Copy out, character for character, the records below from the line containing "Moscow: 8:53 -> 12:53" through the line containing "Helsinki: none -> 12:30", including both of those lines.
***** DATA RECORDS
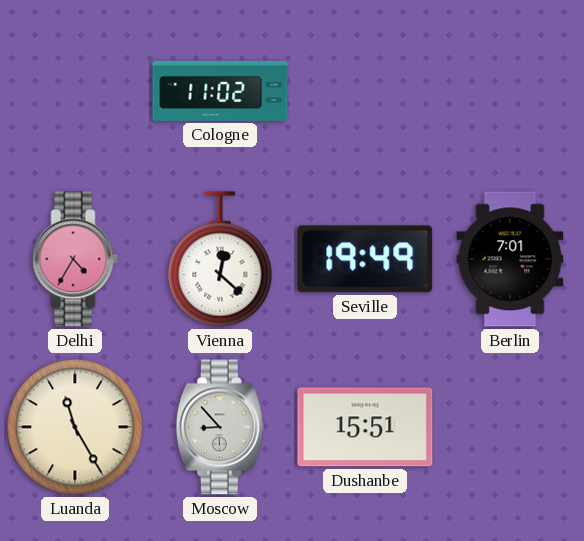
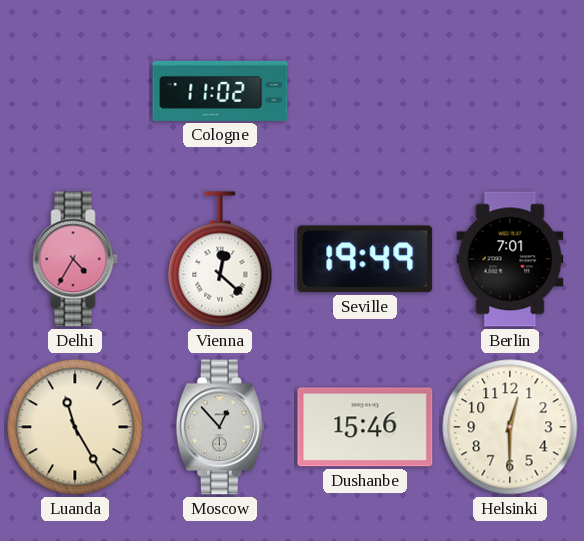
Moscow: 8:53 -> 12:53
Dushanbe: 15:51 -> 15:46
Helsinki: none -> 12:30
**********
***** DATA RECORDS
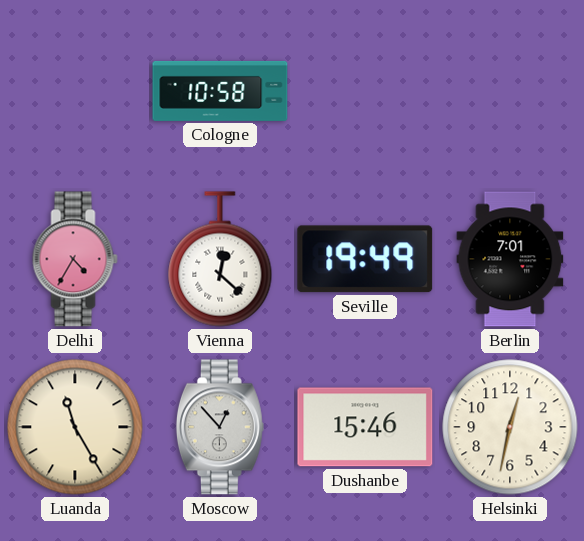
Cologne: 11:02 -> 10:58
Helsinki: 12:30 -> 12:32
**********
*THE RESULT*.
Moscow: 8:53 -> 12:53
Dushanbe: 15:51 -> 15:46
Helsinki: none -> 12:30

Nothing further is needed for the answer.